Exercise details ▸ Output the entries underneath exactly as they are.

Content revision data
____________________

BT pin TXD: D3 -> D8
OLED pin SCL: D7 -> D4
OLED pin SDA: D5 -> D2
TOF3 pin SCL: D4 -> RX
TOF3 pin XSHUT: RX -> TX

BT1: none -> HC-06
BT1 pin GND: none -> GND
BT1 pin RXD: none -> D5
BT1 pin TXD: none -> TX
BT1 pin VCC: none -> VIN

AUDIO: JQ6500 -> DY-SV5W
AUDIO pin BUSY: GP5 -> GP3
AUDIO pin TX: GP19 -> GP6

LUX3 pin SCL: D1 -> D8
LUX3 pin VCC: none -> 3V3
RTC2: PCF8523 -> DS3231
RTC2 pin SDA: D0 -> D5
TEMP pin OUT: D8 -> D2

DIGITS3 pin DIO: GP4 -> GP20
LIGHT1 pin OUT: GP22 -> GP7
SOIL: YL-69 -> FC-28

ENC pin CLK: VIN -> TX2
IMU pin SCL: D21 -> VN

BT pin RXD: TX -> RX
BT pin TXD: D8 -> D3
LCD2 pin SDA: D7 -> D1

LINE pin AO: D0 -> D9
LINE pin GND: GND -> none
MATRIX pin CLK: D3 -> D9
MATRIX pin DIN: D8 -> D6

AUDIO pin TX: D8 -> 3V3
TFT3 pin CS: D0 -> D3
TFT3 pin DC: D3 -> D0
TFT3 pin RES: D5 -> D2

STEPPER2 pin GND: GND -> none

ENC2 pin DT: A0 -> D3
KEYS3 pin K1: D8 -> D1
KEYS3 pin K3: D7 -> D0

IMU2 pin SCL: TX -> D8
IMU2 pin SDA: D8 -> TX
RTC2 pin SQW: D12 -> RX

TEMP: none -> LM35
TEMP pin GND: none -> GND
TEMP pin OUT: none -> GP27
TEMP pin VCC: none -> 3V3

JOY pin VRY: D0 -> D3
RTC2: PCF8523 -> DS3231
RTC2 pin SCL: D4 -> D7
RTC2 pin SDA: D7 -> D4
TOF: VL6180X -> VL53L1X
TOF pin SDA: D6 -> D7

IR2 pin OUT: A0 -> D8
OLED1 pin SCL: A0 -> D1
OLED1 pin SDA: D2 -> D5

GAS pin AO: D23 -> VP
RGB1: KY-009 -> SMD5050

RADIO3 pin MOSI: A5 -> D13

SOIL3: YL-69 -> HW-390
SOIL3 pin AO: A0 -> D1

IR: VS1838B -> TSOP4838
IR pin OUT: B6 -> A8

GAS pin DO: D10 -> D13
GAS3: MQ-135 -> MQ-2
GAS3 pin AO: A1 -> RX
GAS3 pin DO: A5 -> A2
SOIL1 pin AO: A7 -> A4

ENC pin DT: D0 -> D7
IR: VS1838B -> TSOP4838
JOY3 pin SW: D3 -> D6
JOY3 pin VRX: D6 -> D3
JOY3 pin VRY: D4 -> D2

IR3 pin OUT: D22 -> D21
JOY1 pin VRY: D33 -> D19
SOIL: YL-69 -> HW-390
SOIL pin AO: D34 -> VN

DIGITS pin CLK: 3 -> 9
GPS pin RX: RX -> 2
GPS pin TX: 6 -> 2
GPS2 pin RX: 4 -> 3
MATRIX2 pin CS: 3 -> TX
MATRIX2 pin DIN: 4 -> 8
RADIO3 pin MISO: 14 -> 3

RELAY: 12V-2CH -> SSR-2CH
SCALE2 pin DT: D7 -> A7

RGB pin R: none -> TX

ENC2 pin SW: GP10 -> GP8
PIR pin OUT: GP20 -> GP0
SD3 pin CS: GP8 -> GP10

____________________

Answer space ▸
BT pin TXD: D3 -> D8
OLED pin SCL: D7 -> D4
OLED pin SDA: D5 -> D2
TOF3 pin SCL: D4 -> RX
TOF3 pin XSHUT: RX -> TX

BT1: none -> HC-06
BT1 pin GND: none -> GND
BT1 pin RXD: none -> D5
BT1 pin TXD: none -> TX
BT1 pin VCC: none -> VIN

AUDIO: JQ6500 -> DY-SV5W
AUDIO pin BUSY: GP5 -> GP3
AUDIO pin TX: GP19 -> GP6

LUX3 pin SCL: D1 -> D8
LUX3 pin VCC: none -> 3V3
RTC2: PCF8523 -> DS3231
RTC2 pin SDA: D0 -> D5
TEMP pin OUT: D8 -> D2

DIGITS3 pin DIO: GP4 -> GP20
LIGHT1 pin OUT: GP22 -> GP7
SOIL: YL-69 -> FC-28

ENC pin CLK: VIN -> TX2
IMU pin SCL: D21 -> VN

BT pin RXD: TX -> RX
BT pin TXD: D8 -> D3
LCD2 pin SDA: D7 -> D1

LINE pin AO: D0 -> D9
LINE pin GND: GND -> none
MATRIX pin CLK: D3 -> D9
MATRIX pin DIN: D8 -> D6

AUDIO pin TX: D8 -> 3V3
TFT3 pin CS: D0 -> D3
TFT3 pin DC: D3 -> D0
TFT3 pin RES: D5 -> D2

STEPPER2 pin GND: GND -> none

ENC2 pin DT: A0 -> D3
KEYS3 pin K1: D8 -> D1
KEYS3 pin K3: D7 -> D0

IMU2 pin SCL: TX -> D8
IMU2 pin SDA: D8 -> TX
RTC2 pin SQW: D12 -> RX

TEMP: none -> LM35
TEMP pin GND: none -> GND
TEMP pin OUT: none -> GP27
TEMP pin VCC: none -> 3V3

JOY pin VRY: D0 -> D3
RTC2: PCF8523 -> DS3231
RTC2 pin SCL: D4 -> D7
RTC2 pin SDA: D7 -> D4
TOF: VL6180X -> VL53L1X
TOF pin SDA: D6 -> D7

IR2 pin OUT: A0 -> D8
OLED1 pin SCL: A0 -> D1
OLED1 pin SDA: D2 -> D5

GAS pin AO: D23 -> VP
RGB1: KY-009 -> SMD5050

RADIO3 pin MOSI: A5 -> D13

SOIL3: YL-69 -> HW-390
SOIL3 pin AO: A0 -> D1

IR: VS1838B -> TSOP4838
IR pin OUT: B6 -> A8

GAS pin DO: D10 -> D13
GAS3: MQ-135 -> MQ-2
GAS3 pin AO: A1 -> RX
GAS3 pin DO: A5 -> A2
SOIL1 pin AO: A7 -> A4

ENC pin DT: D0 -> D7
IR: VS1838B -> TSOP4838
JOY3 pin SW: D3 -> D6
JOY3 pin VRX: D6 -> D3
JOY3 pin VRY: D4 -> D2

IR3 pin OUT: D22 -> D21
JOY1 pin VRY: D33 -> D19
SOIL: YL-69 -> HW-390
SOIL pin AO: D34 -> VN

DIGITS pin CLK: 3 -> 9
GPS pin RX: RX -> 2
GPS pin TX: 6 -> 2
GPS2 pin RX: 4 -> 3
MATRIX2 pin CS: 3 -> TX
MATRIX2 pin DIN: 4 -> 8
RADIO3 pin MISO: 14 -> 3

RELAY: 12V-2CH -> SSR-2CH
SCALE2 pin DT: D7 -> A7

RGB pin R: none -> TX

ENC2 pin SW: GP10 -> GP8
PIR pin OUT: GP20 -> GP0
SD3 pin CS: GP8 -> GP10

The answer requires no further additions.